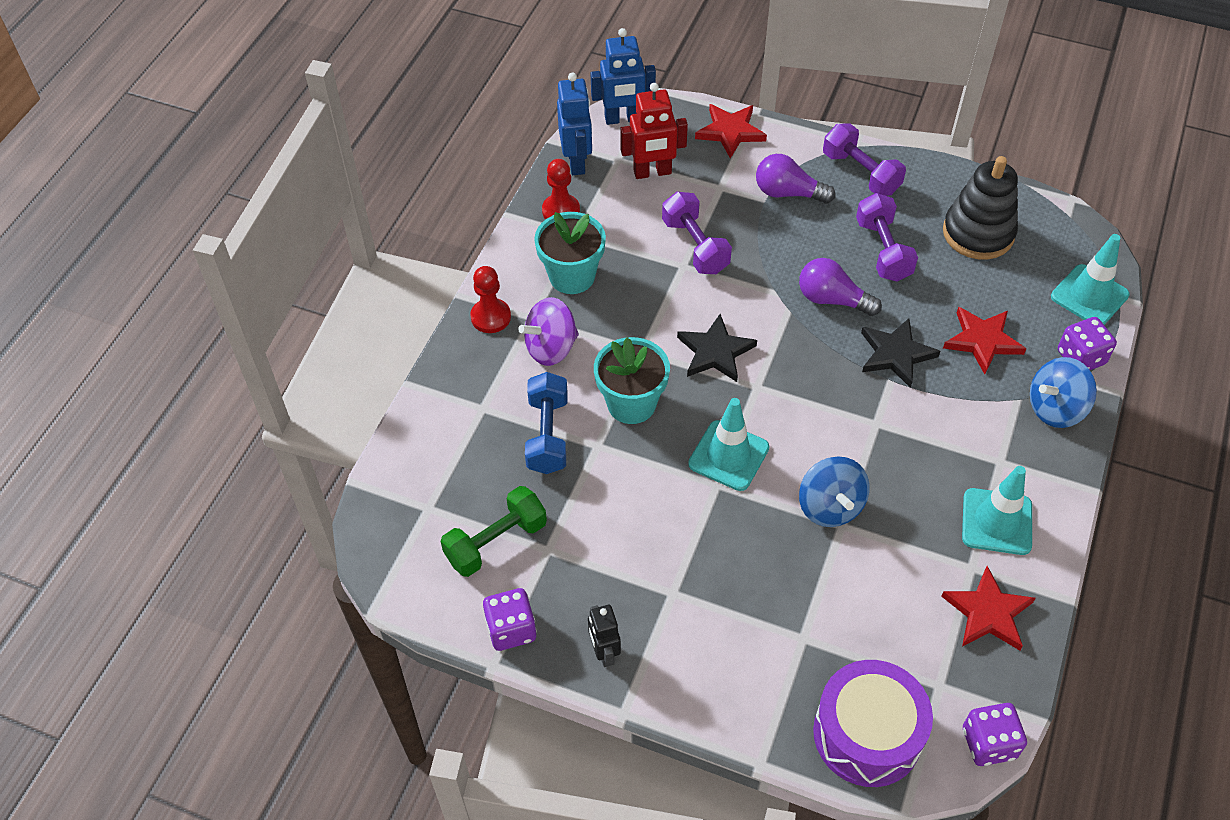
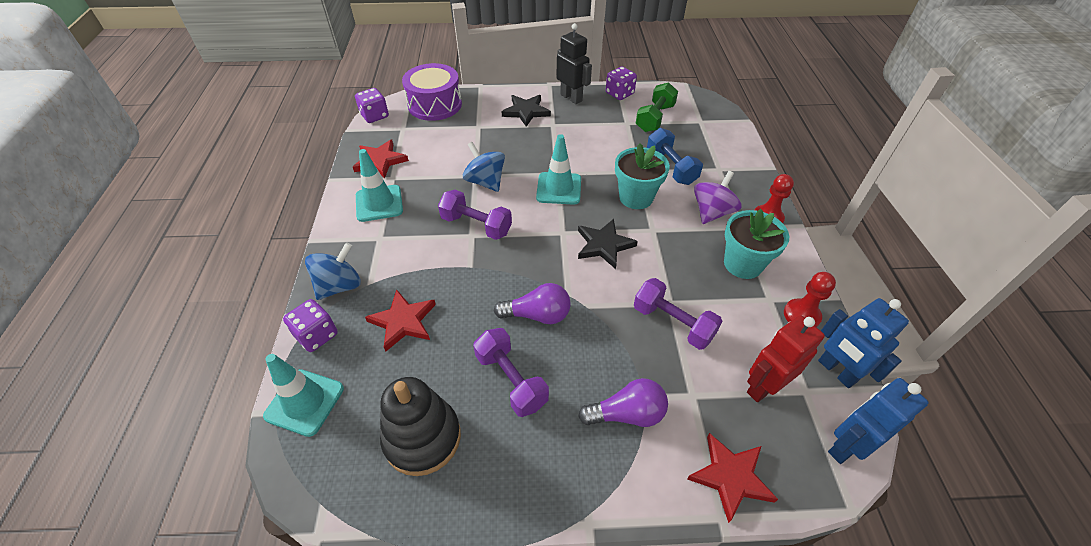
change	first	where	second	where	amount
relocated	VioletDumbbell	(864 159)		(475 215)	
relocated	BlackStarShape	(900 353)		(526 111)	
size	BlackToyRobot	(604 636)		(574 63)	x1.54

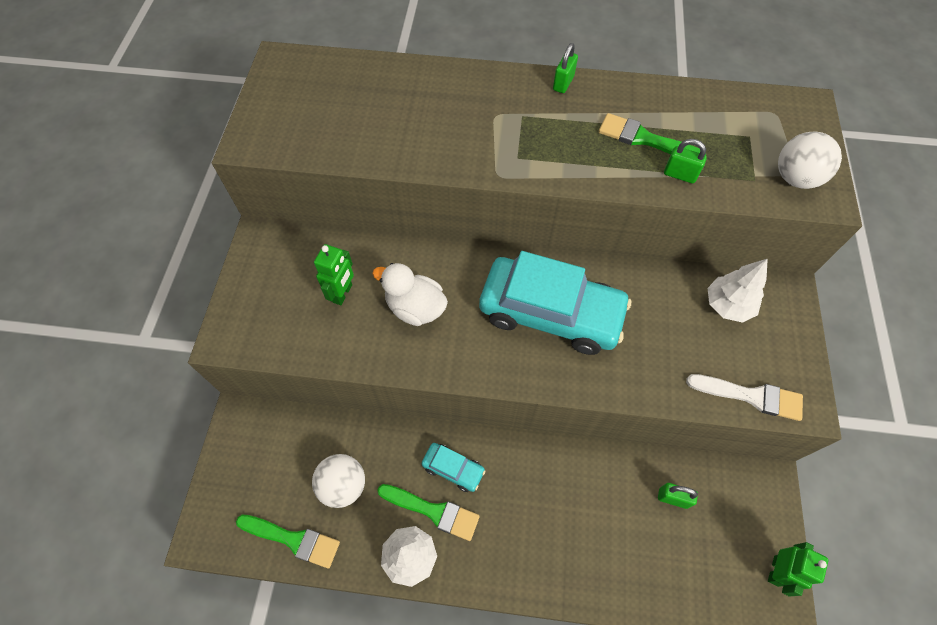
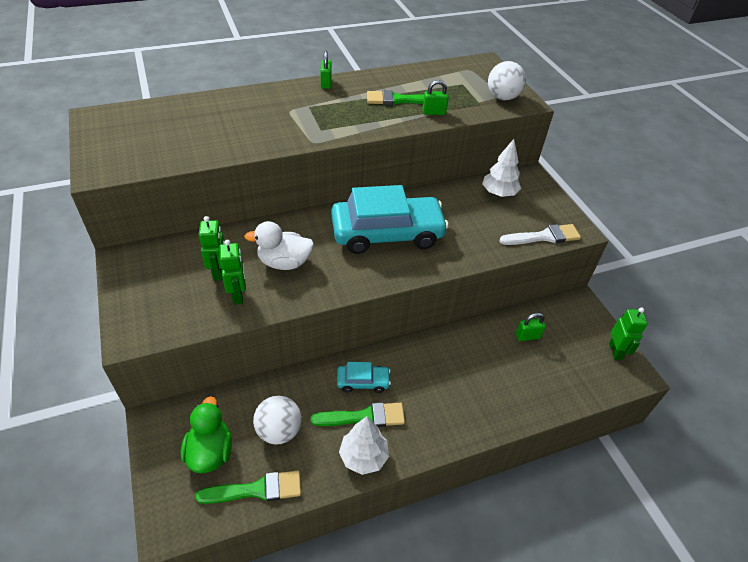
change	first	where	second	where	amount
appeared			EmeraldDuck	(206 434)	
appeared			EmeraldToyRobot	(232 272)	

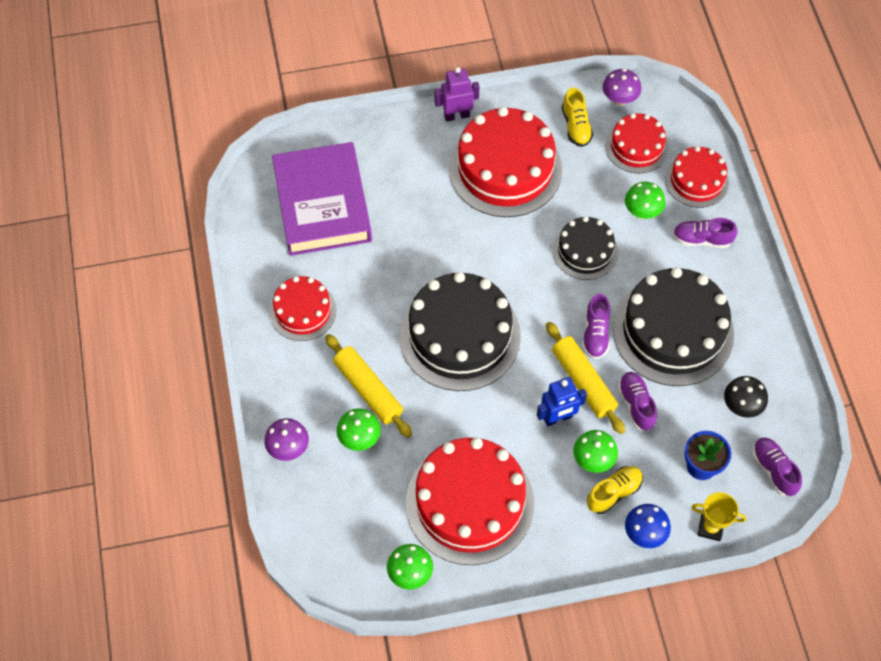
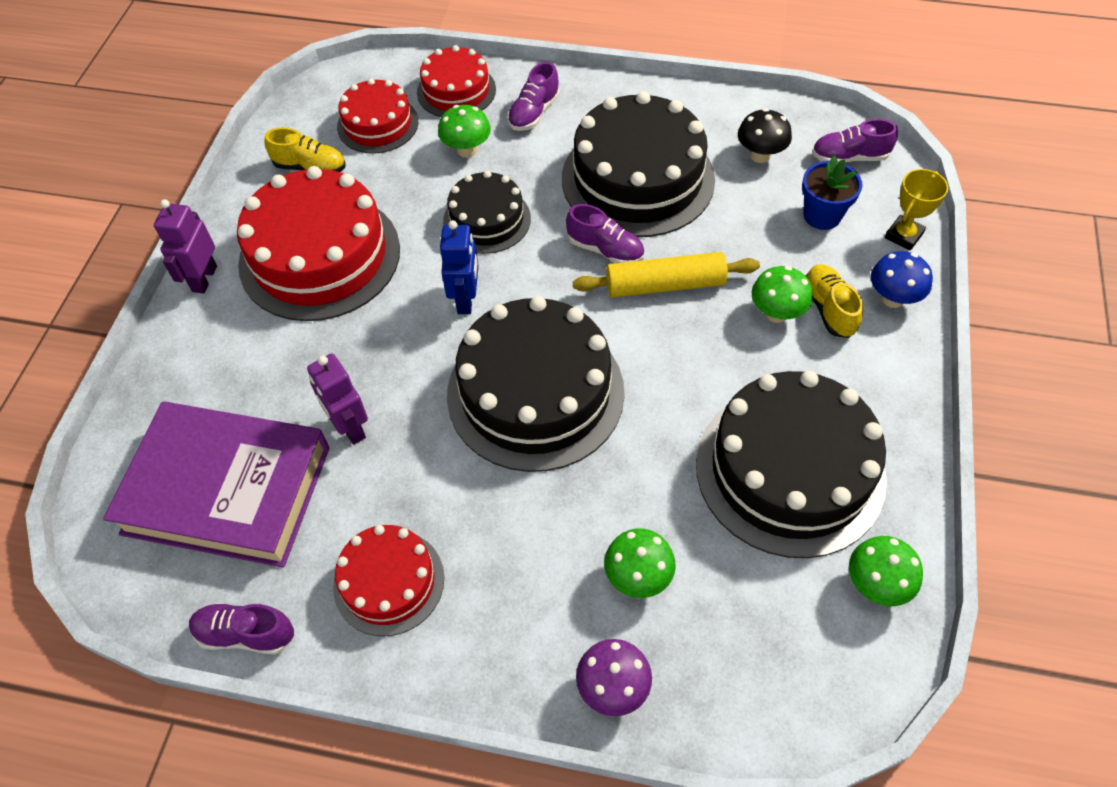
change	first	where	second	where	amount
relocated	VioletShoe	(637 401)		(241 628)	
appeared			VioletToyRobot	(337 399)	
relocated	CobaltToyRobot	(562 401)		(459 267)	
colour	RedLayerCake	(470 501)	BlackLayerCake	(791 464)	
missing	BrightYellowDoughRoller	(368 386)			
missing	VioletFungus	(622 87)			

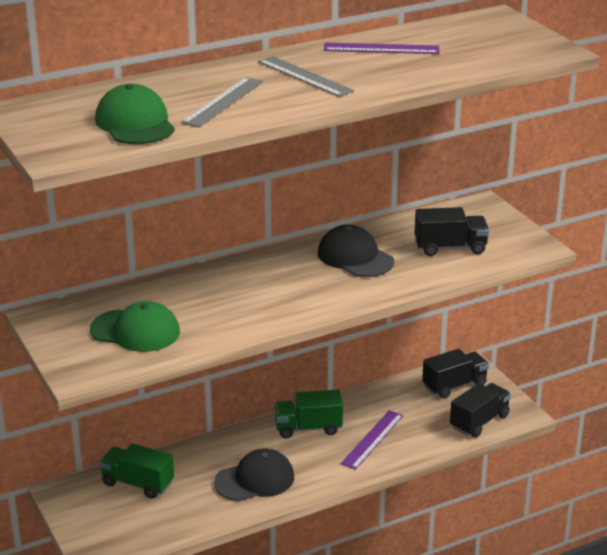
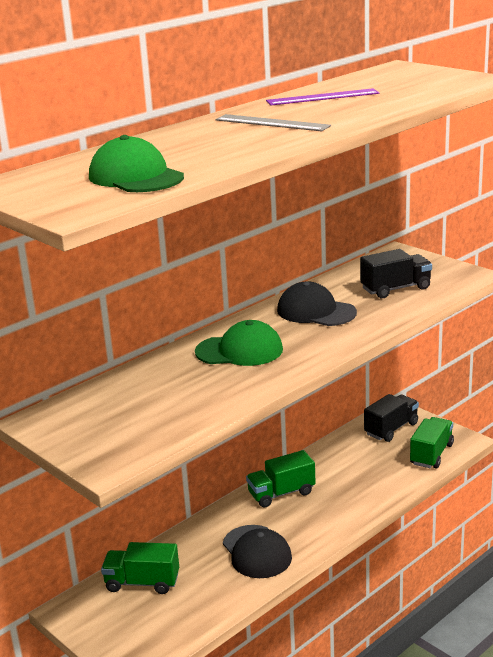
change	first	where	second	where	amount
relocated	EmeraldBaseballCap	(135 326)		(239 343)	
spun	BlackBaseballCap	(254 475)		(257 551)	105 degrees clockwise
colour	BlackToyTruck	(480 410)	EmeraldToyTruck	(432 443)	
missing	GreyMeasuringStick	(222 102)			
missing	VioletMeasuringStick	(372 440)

> _TASK_:
For the word "appeared", show every line of the entries that holds it.

> _SOLUTION TO THIS TASK_:
appeared			EmeraldDuck	(206 434)	
appeared			EmeraldToyRobot	(232 272)	
appeared			VioletToyRobot	(337 399)	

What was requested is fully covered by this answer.